__Task details__:
Since only the words are wanted, reproduce every entry exactly and leave the images behind.

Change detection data
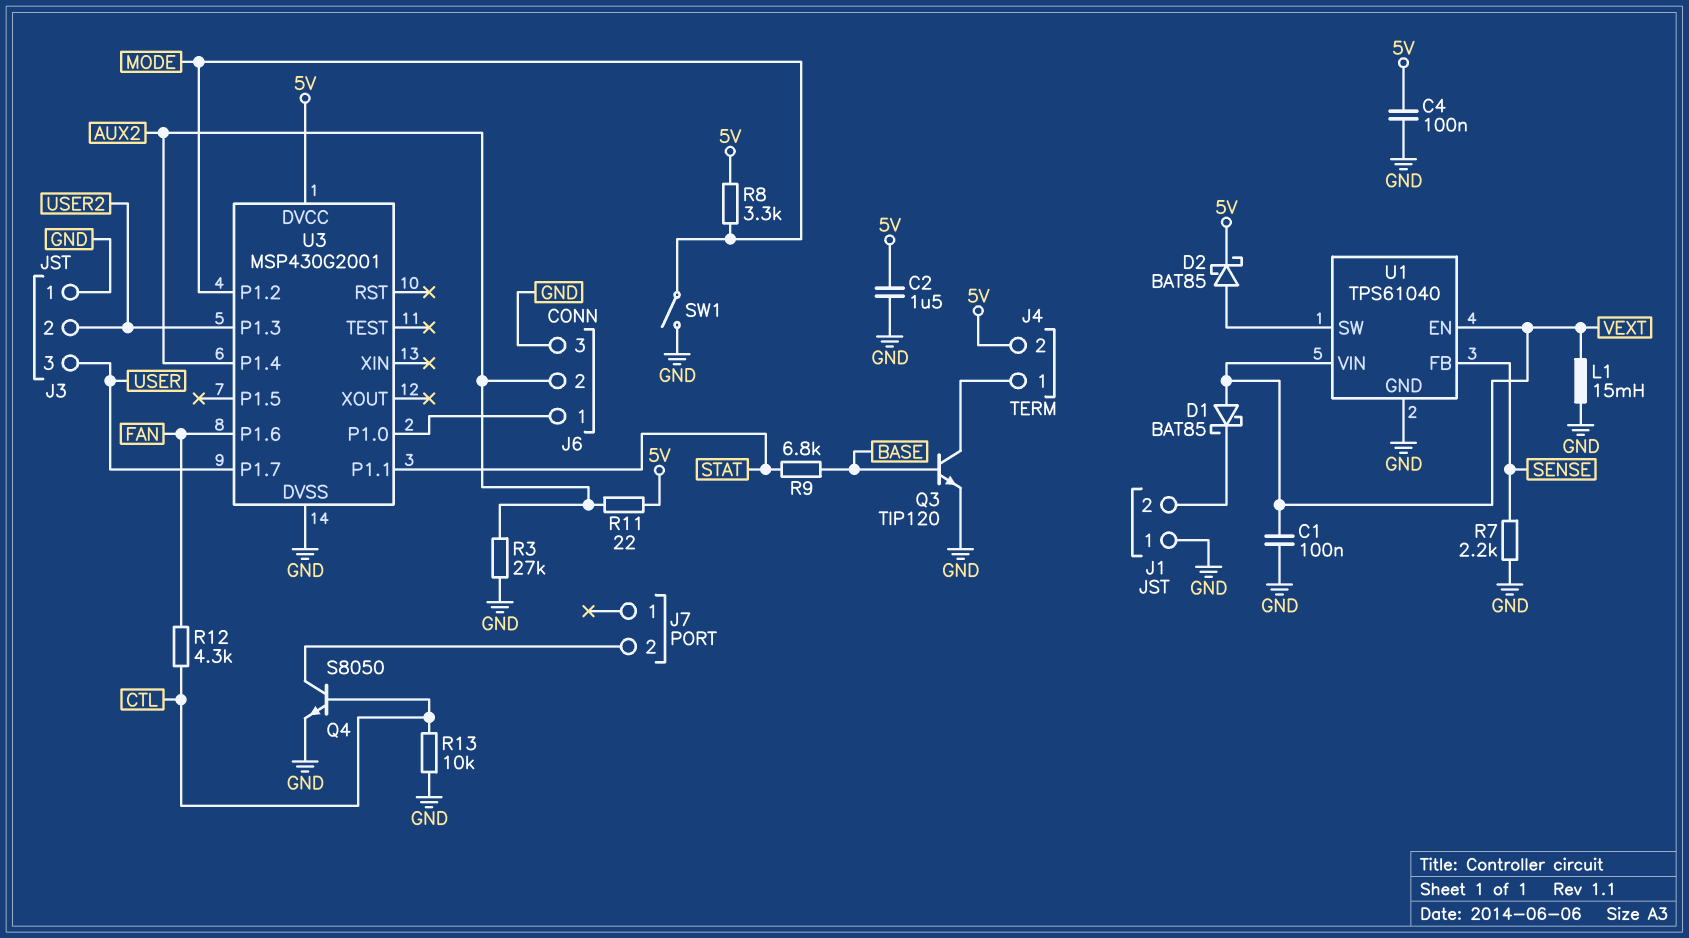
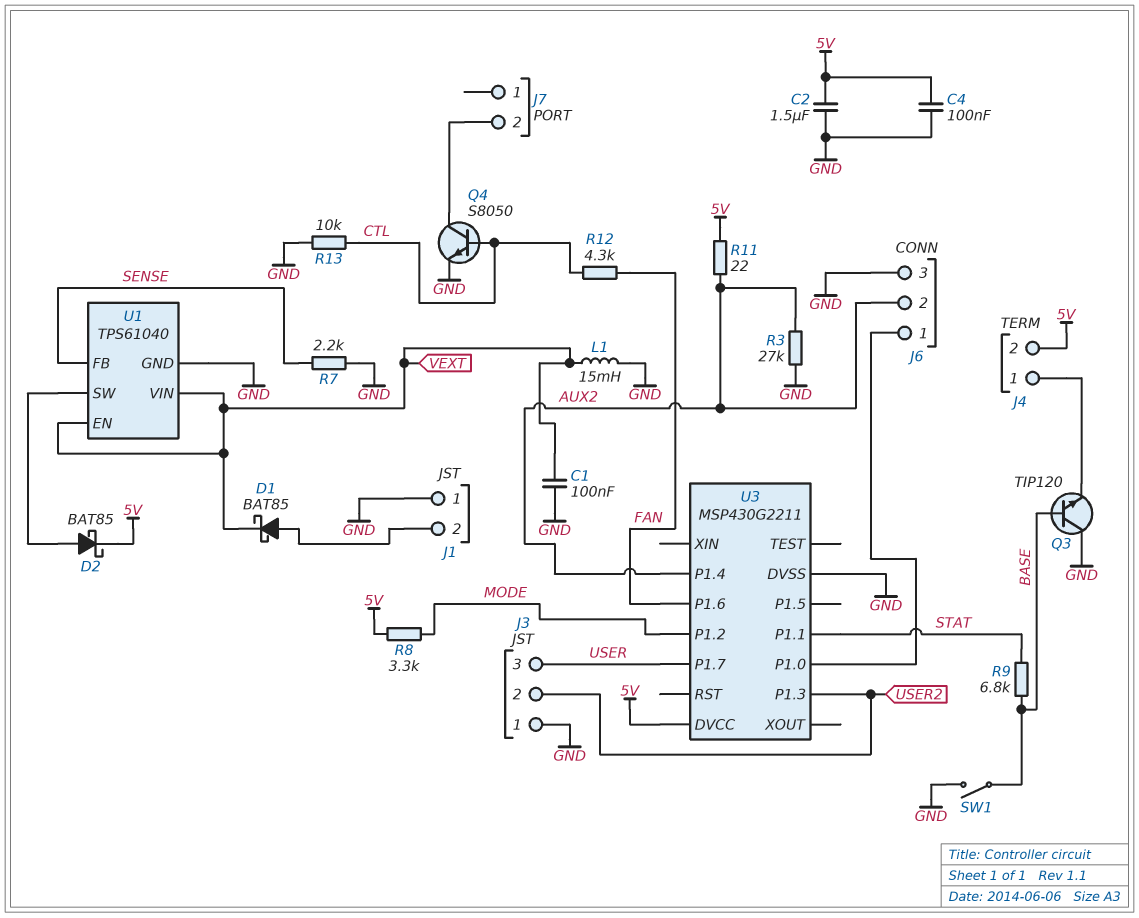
D1: schottky BAT85 (A VEXT, K J1/2) -> schottky BAT85 (A J1/2, K VEXT)
Q3: NPN TIP120 (B BASE, C J4/1, E GND) -> NPN TIP120 (B BASE, C GND, E J4/1)
SW1: switch (GND, MODE) -> switch (BASE, GND)
U3: MSP430G2001 -> MSP430G2211

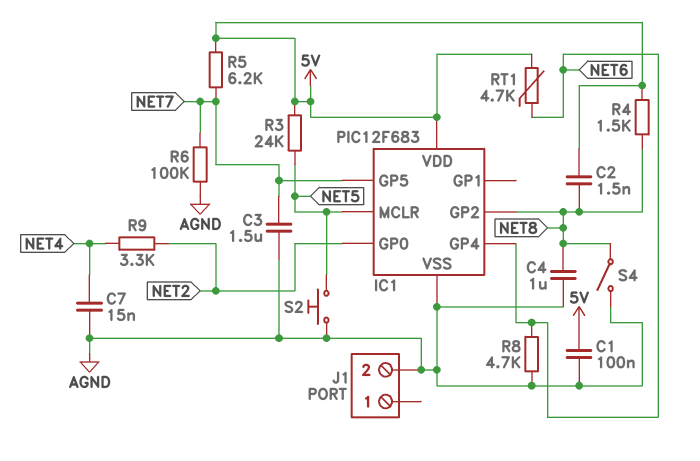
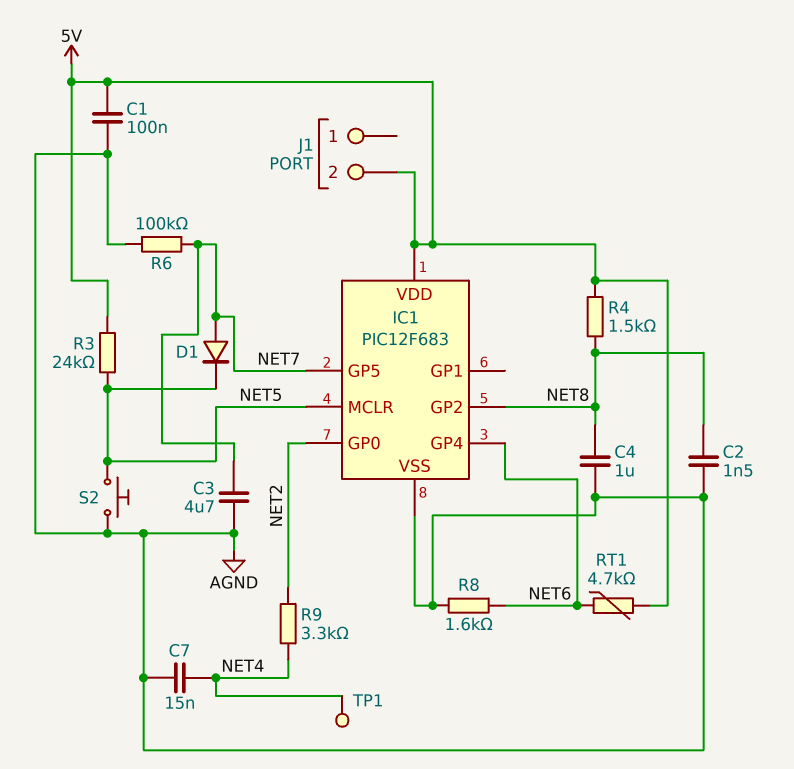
C2: 1.5nF (5V, NET8) -> 1.5nF (AGND, NET8)
C3: 1.5uF (AGND, NET7) -> 4.7uF (AGND, NET7)
D1: none -> diode (A NET7, K NET5)
J1 pin 2: AGND -> 5V
R5: 6.2k (5V, NET7) -> none
R8: 4.7k (AGND, NET6) -> 1.6k (AGND, NET6)
S4: switch (AGND, NET8) -> none
TP1: none -> test point (NET4)

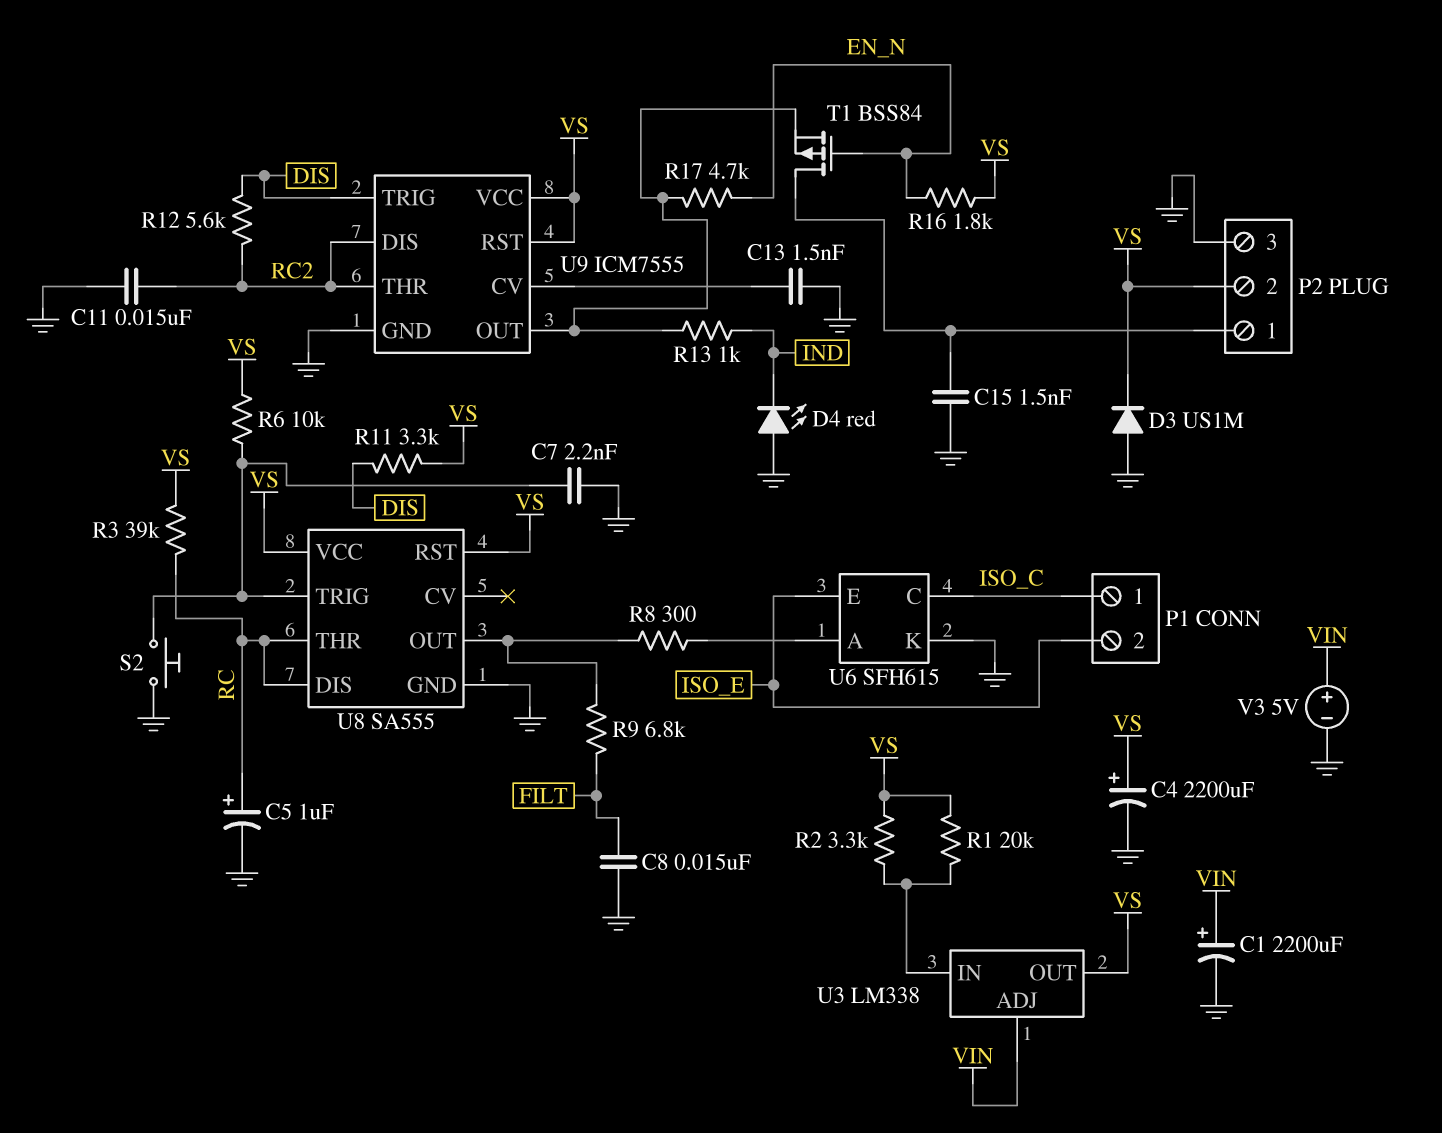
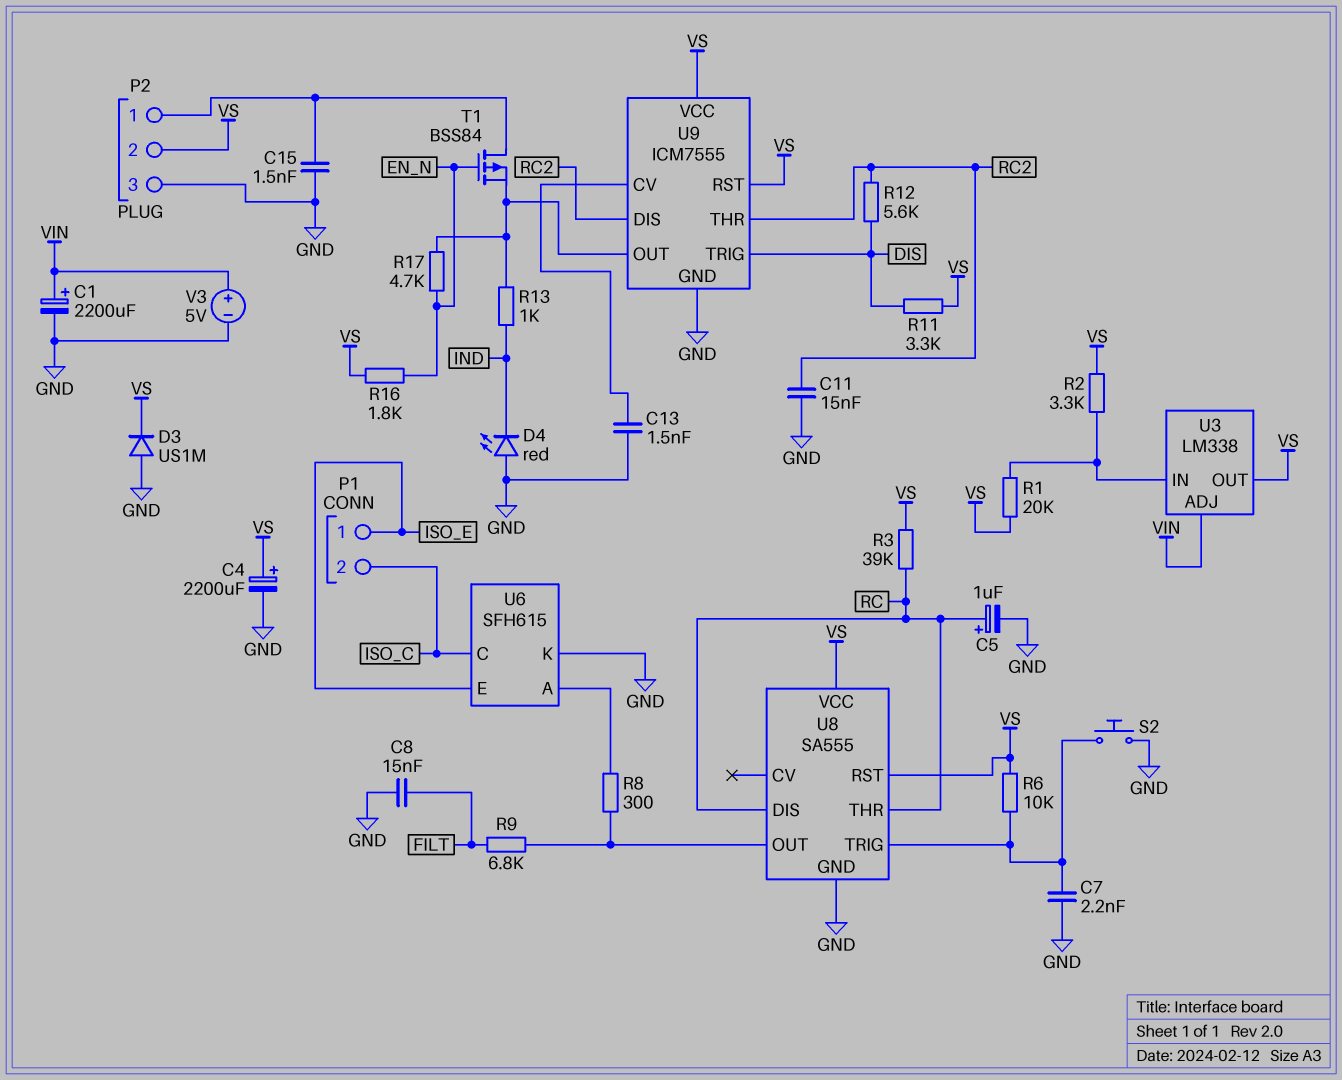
P1 pin 1: ISO_C -> ISO_E
P1 pin 2: ISO_E -> ISO_C

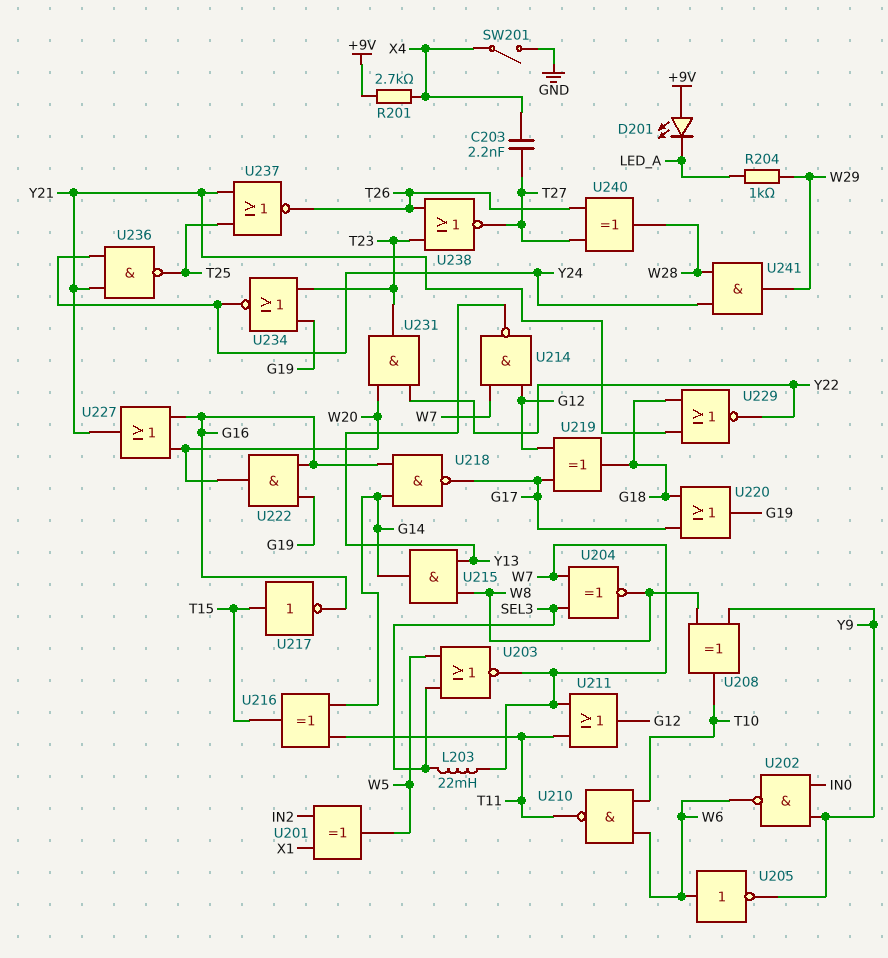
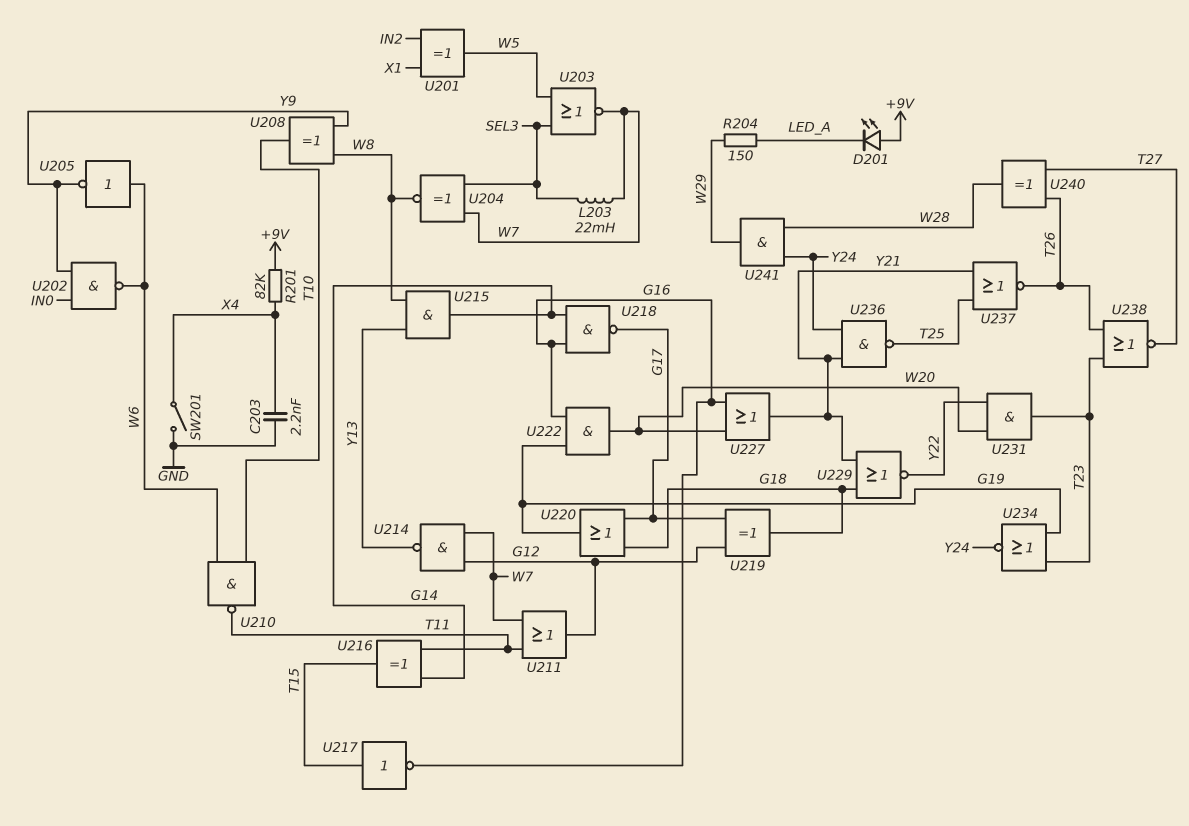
C203: 2.2nF (T27, X4) -> 2.2nF (GND, X4)
R201: 2.7k (+9V, X4) -> 82k (+9V, X4)
R204: 1k (LED_A, W29) -> 150 (LED_A, W29)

__Task output__:
D1: schottky BAT85 (A VEXT, K J1/2) -> schottky BAT85 (A J1/2, K VEXT)
Q3: NPN TIP120 (B BASE, C J4/1, E GND) -> NPN TIP120 (B BASE, C GND, E J4/1)
SW1: switch (GND, MODE) -> switch (BASE, GND)
U3: MSP430G2001 -> MSP430G2211

C2: 1.5nF (5V, NET8) -> 1.5nF (AGND, NET8)
C3: 1.5uF (AGND, NET7) -> 4.7uF (AGND, NET7)
D1: none -> diode (A NET7, K NET5)
J1 pin 2: AGND -> 5V
R5: 6.2k (5V, NET7) -> none
R8: 4.7k (AGND, NET6) -> 1.6k (AGND, NET6)
S4: switch (AGND, NET8) -> none
TP1: none -> test point (NET4)

P1 pin 1: ISO_C -> ISO_E
P1 pin 2: ISO_E -> ISO_C

C203: 2.2nF (T27, X4) -> 2.2nF (GND, X4)
R201: 2.7k (+9V, X4) -> 82k (+9V, X4)
R204: 1k (LED_A, W29) -> 150 (LED_A, W29)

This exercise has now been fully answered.